*** Opening of PROVIDED INFORMATION ***

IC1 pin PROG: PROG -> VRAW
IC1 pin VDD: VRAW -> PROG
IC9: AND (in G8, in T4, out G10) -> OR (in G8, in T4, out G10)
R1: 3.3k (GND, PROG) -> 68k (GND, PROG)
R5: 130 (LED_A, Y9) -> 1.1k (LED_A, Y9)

*** Close of PROVIDED INFORMATION ***
*** Opening of PROVIDED INFORMATION ***

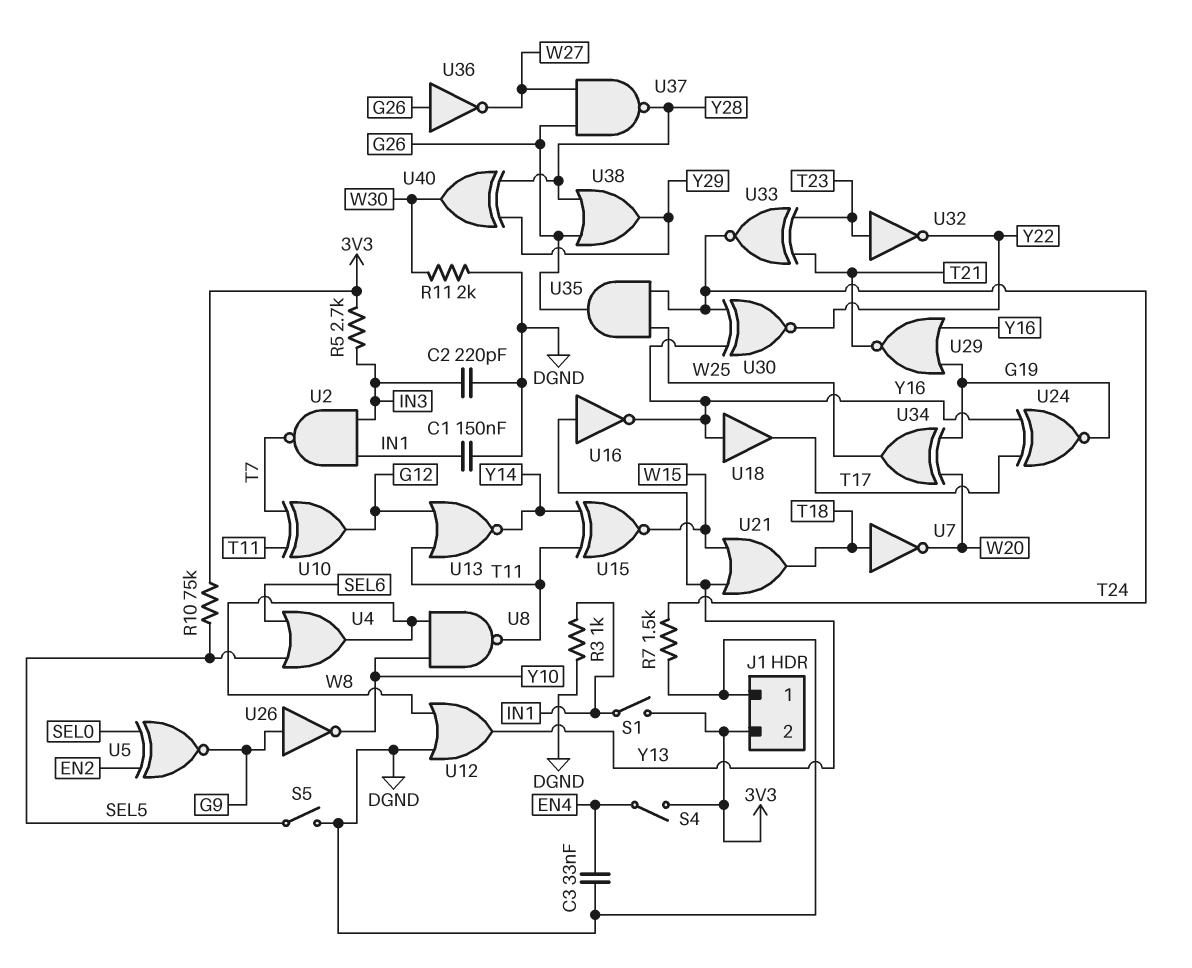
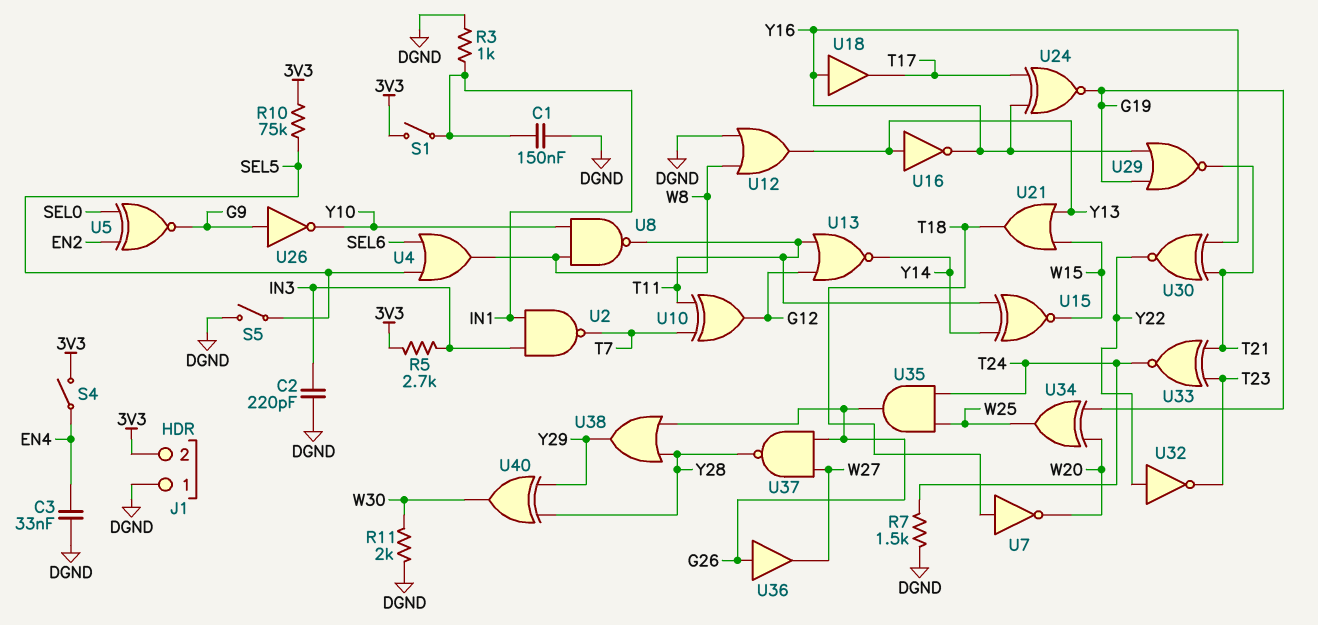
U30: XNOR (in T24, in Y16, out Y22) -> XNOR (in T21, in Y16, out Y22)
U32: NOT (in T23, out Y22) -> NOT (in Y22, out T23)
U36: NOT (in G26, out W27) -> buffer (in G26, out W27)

*** Close of PROVIDED INFORMATION ***

WORK ORDER = Could you return exactly the lines above from the line with "U32: NOT (in" to the line with "U36: NOT (in", both included, and nothing else?

YOUR RESPONSE =
U32: NOT (in T23, out Y22) -> NOT (in Y22, out T23)
U36: NOT (in G26, out W27) -> buffer (in G26, out W27)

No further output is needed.